Word and item position records:
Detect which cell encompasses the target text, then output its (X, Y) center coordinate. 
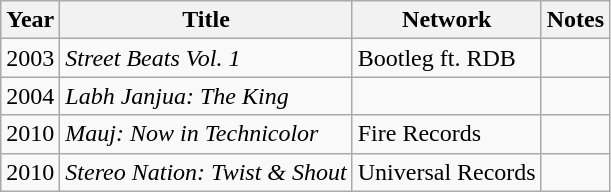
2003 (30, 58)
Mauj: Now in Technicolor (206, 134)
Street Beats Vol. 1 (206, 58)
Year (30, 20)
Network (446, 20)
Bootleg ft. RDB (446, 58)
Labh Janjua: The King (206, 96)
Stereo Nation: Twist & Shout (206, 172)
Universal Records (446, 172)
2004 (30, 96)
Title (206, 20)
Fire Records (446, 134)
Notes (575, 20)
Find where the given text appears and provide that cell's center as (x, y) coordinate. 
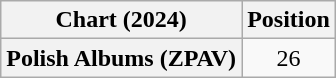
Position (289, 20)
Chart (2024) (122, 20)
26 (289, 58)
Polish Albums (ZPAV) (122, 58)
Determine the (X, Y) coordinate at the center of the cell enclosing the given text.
---
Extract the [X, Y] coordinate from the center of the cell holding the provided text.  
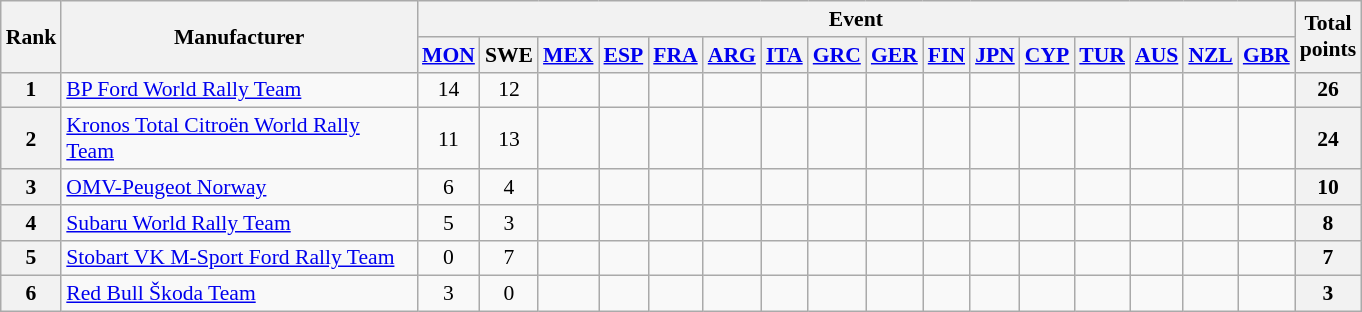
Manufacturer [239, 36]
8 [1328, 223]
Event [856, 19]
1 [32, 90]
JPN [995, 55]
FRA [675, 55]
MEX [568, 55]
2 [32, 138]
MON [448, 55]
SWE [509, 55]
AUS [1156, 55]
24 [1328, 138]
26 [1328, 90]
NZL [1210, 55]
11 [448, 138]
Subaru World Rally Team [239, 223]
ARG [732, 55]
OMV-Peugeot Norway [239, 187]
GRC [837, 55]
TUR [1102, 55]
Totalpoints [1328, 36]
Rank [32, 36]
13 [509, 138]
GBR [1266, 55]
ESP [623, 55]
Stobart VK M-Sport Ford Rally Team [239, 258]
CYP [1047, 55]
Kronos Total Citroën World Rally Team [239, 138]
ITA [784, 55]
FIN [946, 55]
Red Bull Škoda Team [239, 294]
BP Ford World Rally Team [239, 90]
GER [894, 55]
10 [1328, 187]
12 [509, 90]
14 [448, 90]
---
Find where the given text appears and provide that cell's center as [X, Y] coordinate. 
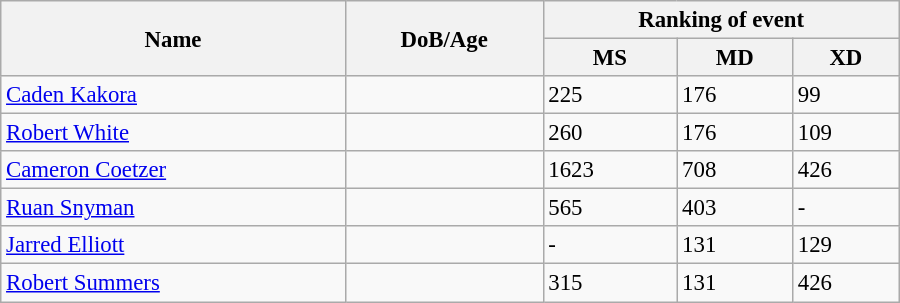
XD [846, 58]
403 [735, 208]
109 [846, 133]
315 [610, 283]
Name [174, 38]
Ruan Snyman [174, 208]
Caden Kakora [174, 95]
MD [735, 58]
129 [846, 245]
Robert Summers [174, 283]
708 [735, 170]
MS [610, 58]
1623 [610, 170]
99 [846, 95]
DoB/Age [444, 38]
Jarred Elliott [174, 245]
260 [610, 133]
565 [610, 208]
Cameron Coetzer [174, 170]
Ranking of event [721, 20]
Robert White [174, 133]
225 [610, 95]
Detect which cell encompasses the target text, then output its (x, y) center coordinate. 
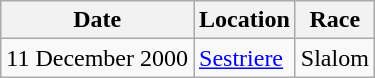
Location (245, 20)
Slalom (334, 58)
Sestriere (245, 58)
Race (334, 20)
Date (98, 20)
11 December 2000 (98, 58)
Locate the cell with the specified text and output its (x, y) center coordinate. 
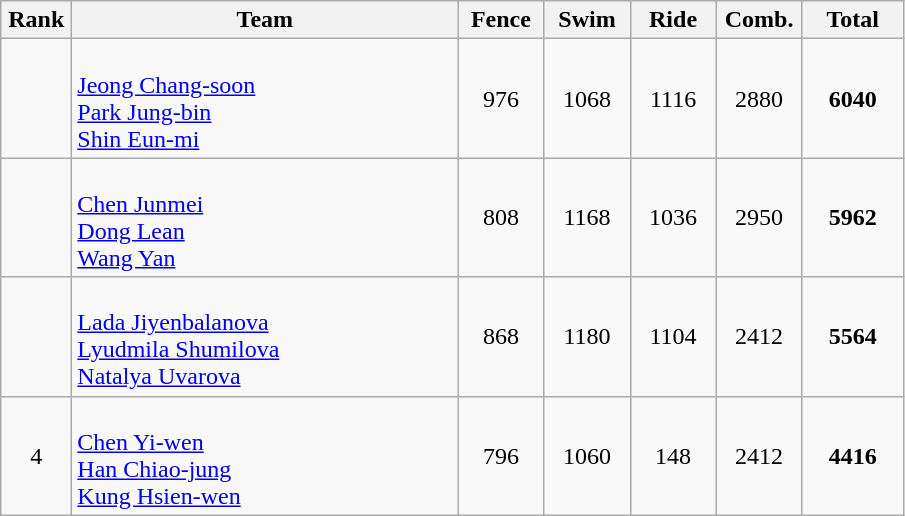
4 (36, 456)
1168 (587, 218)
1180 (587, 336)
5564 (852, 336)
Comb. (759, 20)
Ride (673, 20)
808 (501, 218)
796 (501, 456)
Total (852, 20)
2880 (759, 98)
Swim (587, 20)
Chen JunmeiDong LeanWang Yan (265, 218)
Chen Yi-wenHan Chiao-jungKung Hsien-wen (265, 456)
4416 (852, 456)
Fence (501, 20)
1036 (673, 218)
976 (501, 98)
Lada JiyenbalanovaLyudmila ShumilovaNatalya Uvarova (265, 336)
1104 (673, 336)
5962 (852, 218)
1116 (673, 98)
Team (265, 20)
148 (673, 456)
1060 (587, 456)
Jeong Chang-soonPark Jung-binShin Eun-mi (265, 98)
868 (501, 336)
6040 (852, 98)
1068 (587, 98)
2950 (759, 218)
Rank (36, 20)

— GOAL —
Which lines in the records above contain the string "World"? Locate each one and copy it, treating uppercase and lowercase as different.

— RESULT OF THIS TASK —
Subaru World Rally Team [239, 223]
Kronos Total Citroën World Rally Team [239, 138]
BP Ford World Rally Team [239, 90]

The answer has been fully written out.